Output every record below precisely as it is written.

* _Exercise materials_:
□ □ □ □

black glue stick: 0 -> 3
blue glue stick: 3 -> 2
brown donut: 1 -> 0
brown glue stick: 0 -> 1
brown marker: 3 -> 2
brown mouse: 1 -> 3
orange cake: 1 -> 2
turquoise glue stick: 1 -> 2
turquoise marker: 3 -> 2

□ □ □ □

* _Task response_:
black glue stick: 0 -> 3
blue glue stick: 3 -> 2
brown donut: 1 -> 0
brown glue stick: 0 -> 1
brown marker: 3 -> 2
brown mouse: 1 -> 3
orange cake: 1 -> 2
turquoise glue stick: 1 -> 2
turquoise marker: 3 -> 2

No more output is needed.